*Task to carry out*
Going from the line that contains "F3: 750mA (N11, VCC) -> 1A (N11, VCC)" through the last line of the records, set down each line again exactly, both included, with pictures left out.
▬▬▬▬▬▬
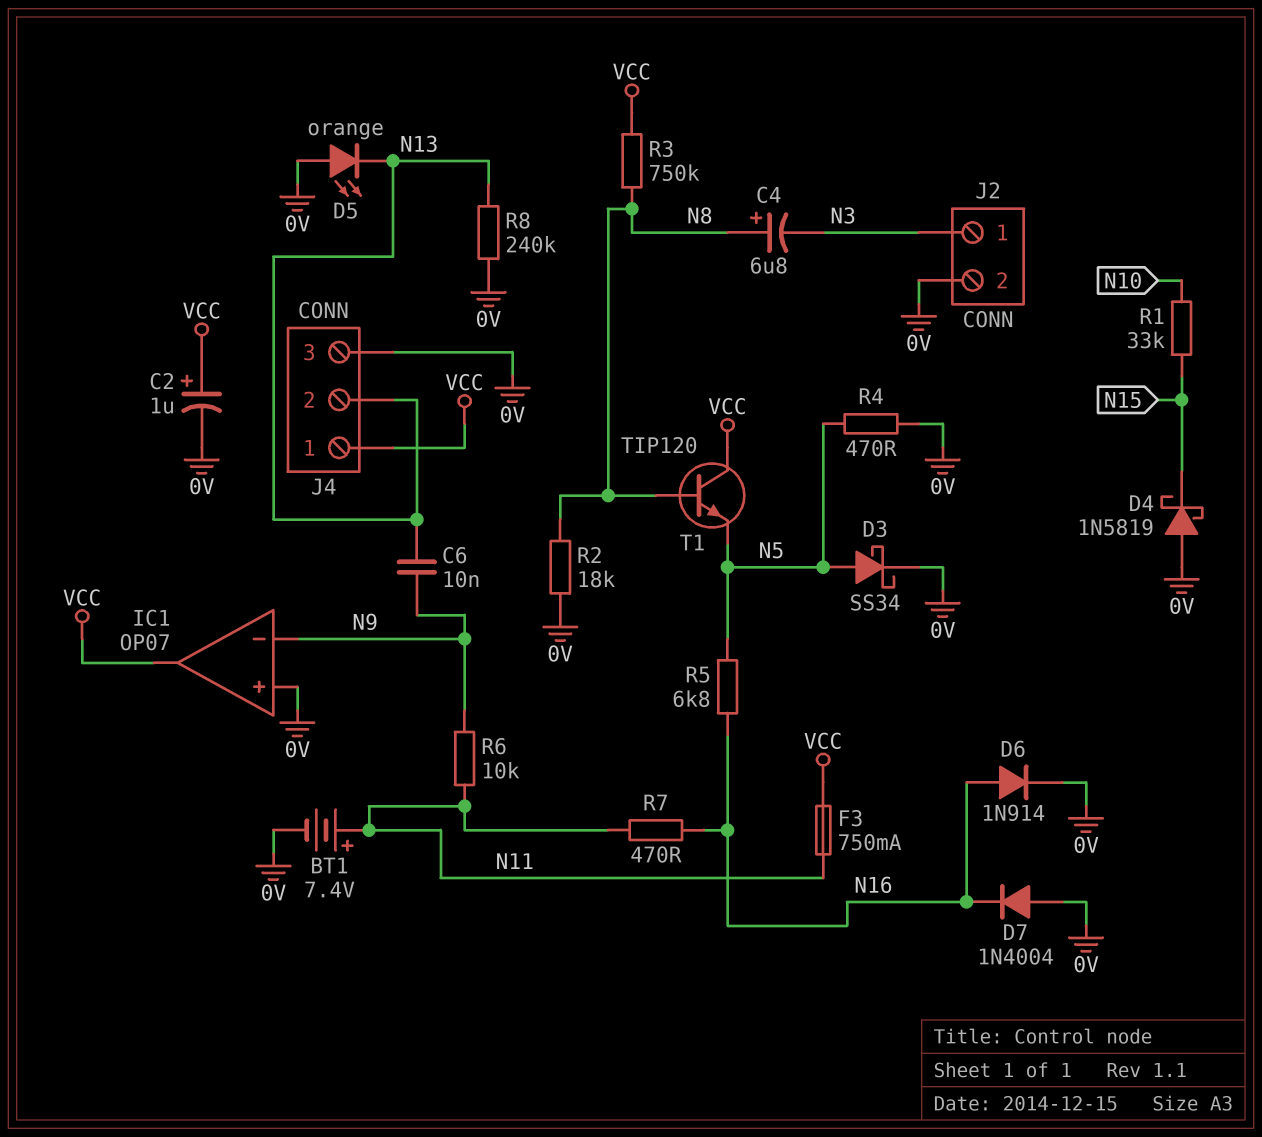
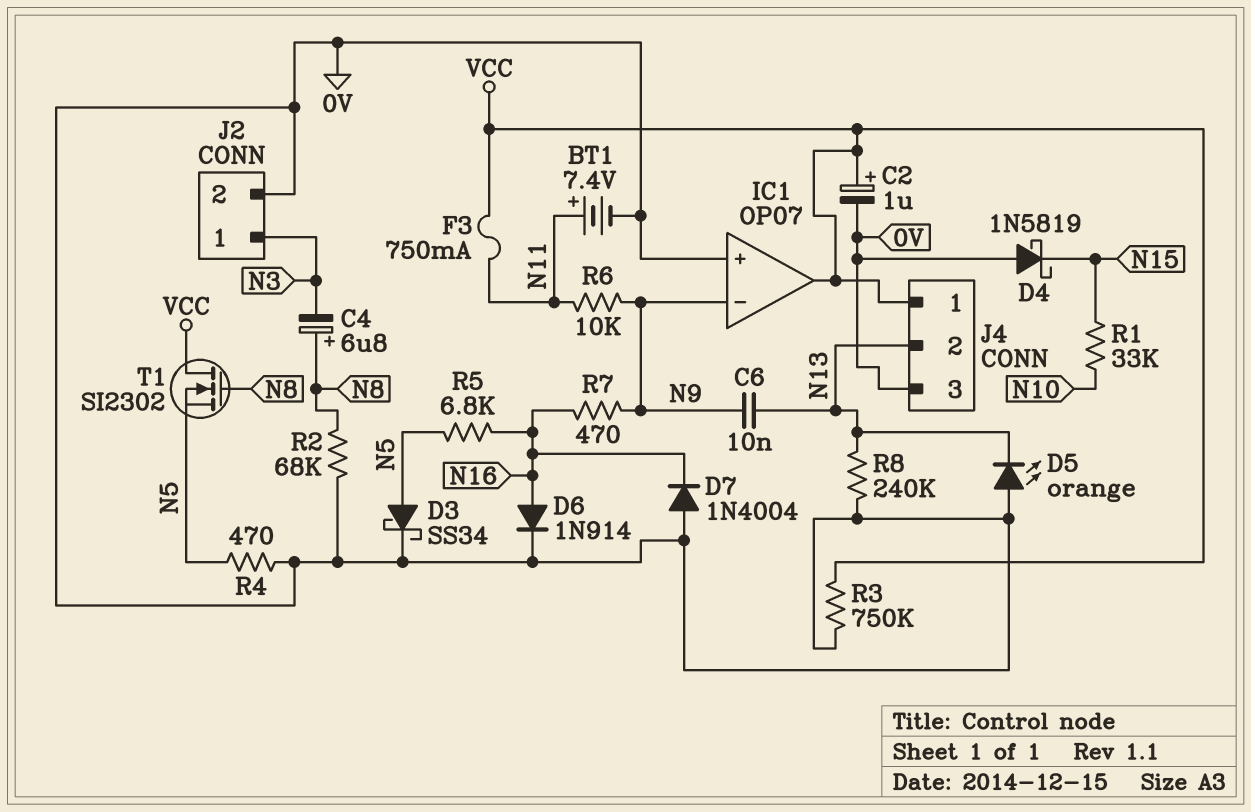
R2: 18k (0V, N8) -> 68k (0V, N8)
R3: 750k (N8, VCC) -> 750k (0V, VCC)
R7: 470 (N11, N16) -> 470 (N9, N16)
T1: NPN TIP120 (B N8, C VCC, E N5) -> NMOS SI2302 (G N8, D VCC, S N5)

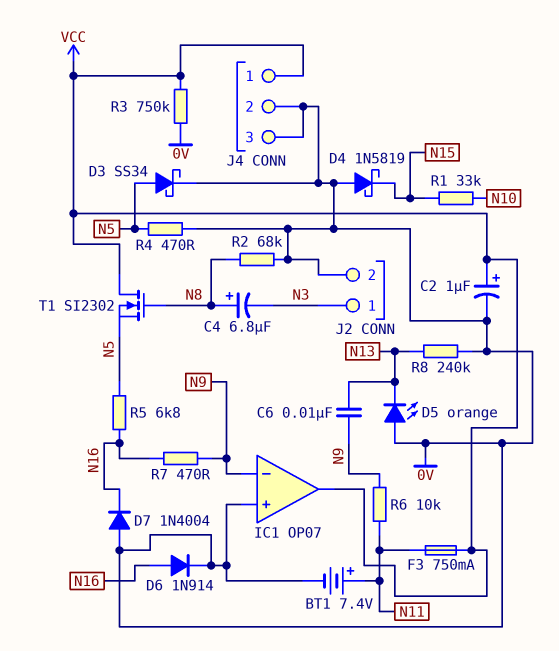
J4 pin 2: N13 -> 0V

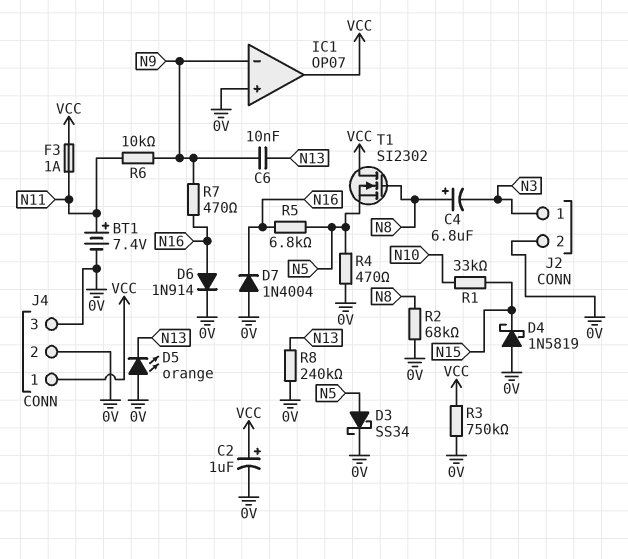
F3: 750mA (N11, VCC) -> 1A (N11, VCC)

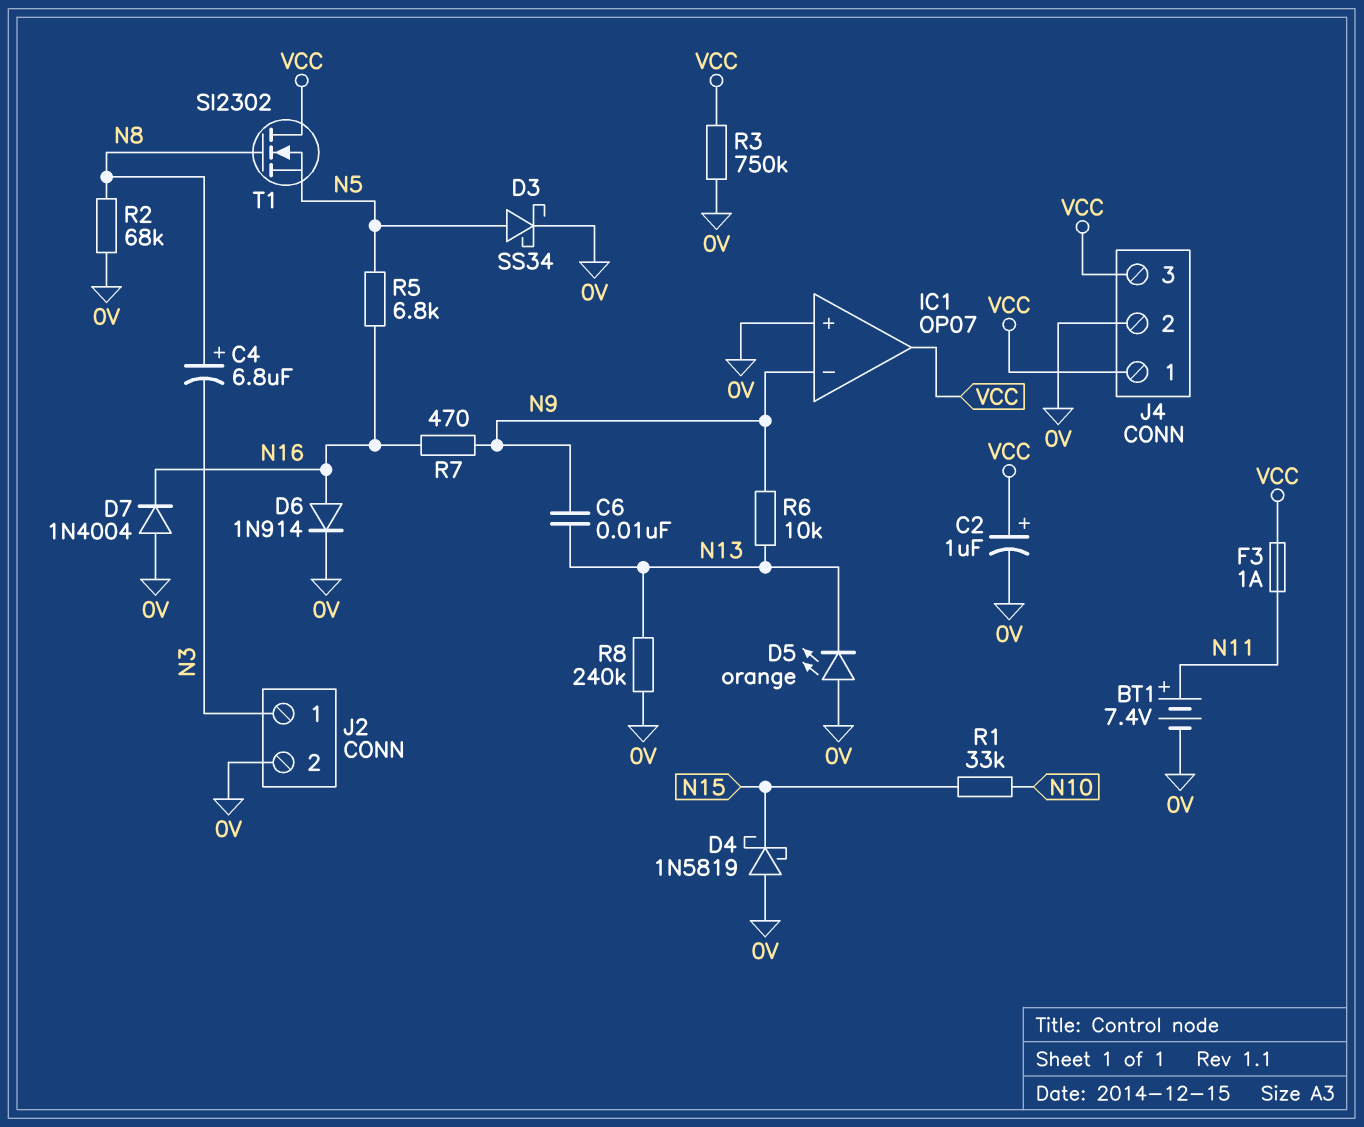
J4 pin 3: 0V -> VCC
R4: 470 (0V, N5) -> none
R6: 10k (N9, N11) -> 10k (N9, N13)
▬▬▬▬▬▬
*Exercise solution*
F3: 750mA (N11, VCC) -> 1A (N11, VCC)

J4 pin 3: 0V -> VCC
R4: 470 (0V, N5) -> none
R6: 10k (N9, N11) -> 10k (N9, N13)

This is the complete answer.